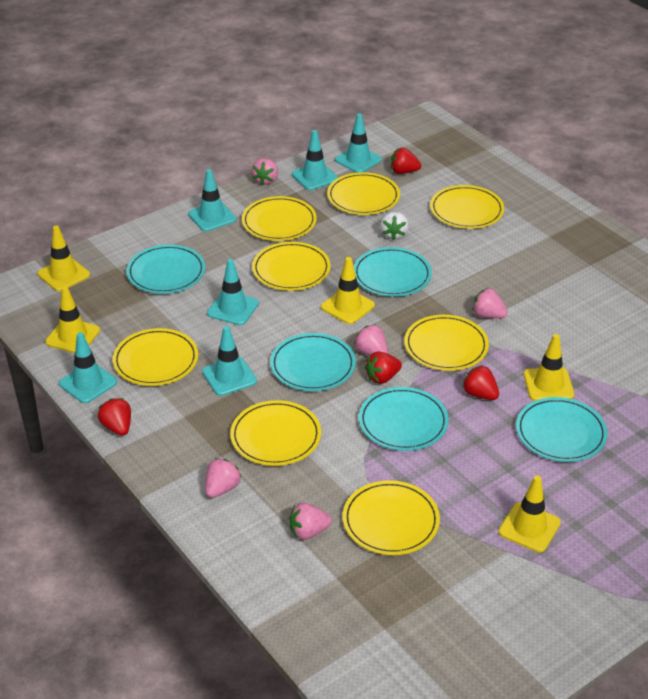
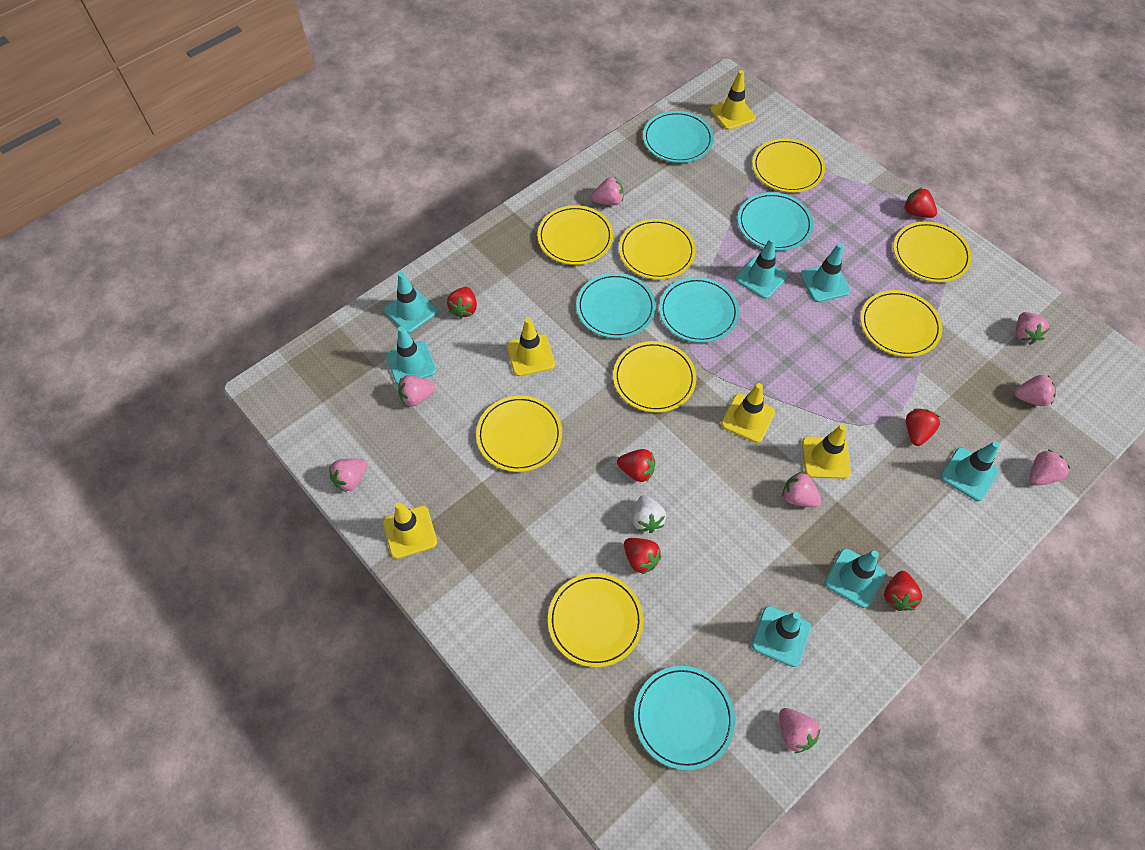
pink strawberry: 5 -> 8
red strawberry: 4 -> 6
turquoise traffic cone: 6 -> 7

##############################

TO DO. In the material above, find each line that contains the word "strawberry", and select it.

RESPONSE BELOW.
pink strawberry: 5 -> 8
red strawberry: 4 -> 6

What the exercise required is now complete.